■ TO DO:
In the lines below, find the one that contains "Tasks on notice: [117,386,415,554]" and write it out exactly, along with every line that follows it.

■ PROVIDED RECORDS:
================================
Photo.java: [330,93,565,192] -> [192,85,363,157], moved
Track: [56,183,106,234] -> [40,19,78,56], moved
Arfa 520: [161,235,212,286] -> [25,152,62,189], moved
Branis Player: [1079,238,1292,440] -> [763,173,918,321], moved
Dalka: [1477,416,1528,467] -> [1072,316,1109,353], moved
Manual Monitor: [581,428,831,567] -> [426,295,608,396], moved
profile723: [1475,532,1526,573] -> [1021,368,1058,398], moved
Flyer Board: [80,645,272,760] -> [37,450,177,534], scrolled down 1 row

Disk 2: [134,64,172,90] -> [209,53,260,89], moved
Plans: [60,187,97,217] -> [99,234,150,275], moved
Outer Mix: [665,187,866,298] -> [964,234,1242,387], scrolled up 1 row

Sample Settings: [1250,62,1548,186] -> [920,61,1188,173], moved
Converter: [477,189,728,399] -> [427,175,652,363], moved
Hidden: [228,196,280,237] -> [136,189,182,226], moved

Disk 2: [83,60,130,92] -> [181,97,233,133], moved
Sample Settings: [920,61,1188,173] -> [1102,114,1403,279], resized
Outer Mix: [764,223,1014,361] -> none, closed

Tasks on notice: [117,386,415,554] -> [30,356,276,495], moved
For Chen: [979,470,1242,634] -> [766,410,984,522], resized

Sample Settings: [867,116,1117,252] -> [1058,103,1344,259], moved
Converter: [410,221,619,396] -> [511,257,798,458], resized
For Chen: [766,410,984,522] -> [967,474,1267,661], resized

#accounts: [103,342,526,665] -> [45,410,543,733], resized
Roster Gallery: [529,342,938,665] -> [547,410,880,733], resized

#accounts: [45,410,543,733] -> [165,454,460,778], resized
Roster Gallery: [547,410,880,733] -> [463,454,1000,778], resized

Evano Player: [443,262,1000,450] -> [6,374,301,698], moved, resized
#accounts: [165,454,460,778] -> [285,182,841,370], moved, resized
================================
■ FINISHED EXERCISE:
Tasks on notice: [117,386,415,554] -> [30,356,276,495], moved
For Chen: [979,470,1242,634] -> [766,410,984,522], resized

Sample Settings: [867,116,1117,252] -> [1058,103,1344,259], moved
Converter: [410,221,619,396] -> [511,257,798,458], resized
For Chen: [766,410,984,522] -> [967,474,1267,661], resized

#accounts: [103,342,526,665] -> [45,410,543,733], resized
Roster Gallery: [529,342,938,665] -> [547,410,880,733], resized

#accounts: [45,410,543,733] -> [165,454,460,778], resized
Roster Gallery: [547,410,880,733] -> [463,454,1000,778], resized

Evano Player: [443,262,1000,450] -> [6,374,301,698], moved, resized
#accounts: [165,454,460,778] -> [285,182,841,370], moved, resized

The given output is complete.